> [Required work]:
Where a line below holds the string "black", copy that line.

> [Input records]:

***

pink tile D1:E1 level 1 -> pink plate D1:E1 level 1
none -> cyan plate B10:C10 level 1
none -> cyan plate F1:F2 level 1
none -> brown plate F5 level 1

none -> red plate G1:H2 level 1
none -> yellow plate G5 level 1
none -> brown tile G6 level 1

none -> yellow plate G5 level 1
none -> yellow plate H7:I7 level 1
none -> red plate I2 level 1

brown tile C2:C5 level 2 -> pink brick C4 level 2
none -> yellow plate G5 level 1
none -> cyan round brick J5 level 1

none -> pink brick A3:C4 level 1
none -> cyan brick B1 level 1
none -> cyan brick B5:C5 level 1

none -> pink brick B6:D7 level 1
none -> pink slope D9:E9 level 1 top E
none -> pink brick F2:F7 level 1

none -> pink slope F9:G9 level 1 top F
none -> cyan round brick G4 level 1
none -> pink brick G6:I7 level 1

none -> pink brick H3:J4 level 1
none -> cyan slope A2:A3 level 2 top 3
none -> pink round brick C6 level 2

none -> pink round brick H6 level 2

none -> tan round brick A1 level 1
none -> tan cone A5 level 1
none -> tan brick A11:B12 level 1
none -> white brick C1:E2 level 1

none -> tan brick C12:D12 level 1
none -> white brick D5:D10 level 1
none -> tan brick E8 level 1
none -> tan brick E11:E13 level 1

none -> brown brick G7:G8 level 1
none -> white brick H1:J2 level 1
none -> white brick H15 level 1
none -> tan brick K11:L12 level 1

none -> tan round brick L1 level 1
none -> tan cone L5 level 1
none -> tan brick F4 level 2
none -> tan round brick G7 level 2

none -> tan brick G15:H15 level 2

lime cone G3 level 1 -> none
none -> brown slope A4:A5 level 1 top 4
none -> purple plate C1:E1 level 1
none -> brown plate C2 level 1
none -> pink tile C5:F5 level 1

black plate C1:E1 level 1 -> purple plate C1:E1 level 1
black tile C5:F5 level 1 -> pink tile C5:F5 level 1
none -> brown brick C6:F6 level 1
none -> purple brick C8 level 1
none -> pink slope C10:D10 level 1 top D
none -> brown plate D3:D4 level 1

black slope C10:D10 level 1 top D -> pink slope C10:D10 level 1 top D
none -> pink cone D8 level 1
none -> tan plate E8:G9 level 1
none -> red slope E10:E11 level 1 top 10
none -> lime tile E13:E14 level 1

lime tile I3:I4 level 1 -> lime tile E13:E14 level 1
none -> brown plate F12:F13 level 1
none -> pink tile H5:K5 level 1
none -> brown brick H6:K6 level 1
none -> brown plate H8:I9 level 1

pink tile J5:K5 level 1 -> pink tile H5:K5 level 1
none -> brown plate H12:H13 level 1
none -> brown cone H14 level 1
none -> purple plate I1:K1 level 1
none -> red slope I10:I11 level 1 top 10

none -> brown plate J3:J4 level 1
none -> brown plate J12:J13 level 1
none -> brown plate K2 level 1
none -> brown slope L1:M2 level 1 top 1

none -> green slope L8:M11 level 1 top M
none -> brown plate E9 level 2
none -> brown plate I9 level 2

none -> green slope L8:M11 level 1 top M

***

> [Result for this exercise]:
black plate C1:E1 level 1 -> purple plate C1:E1 level 1
black tile C5:F5 level 1 -> pink tile C5:F5 level 1
black slope C10:D10 level 1 top D -> pink slope C10:D10 level 1 top D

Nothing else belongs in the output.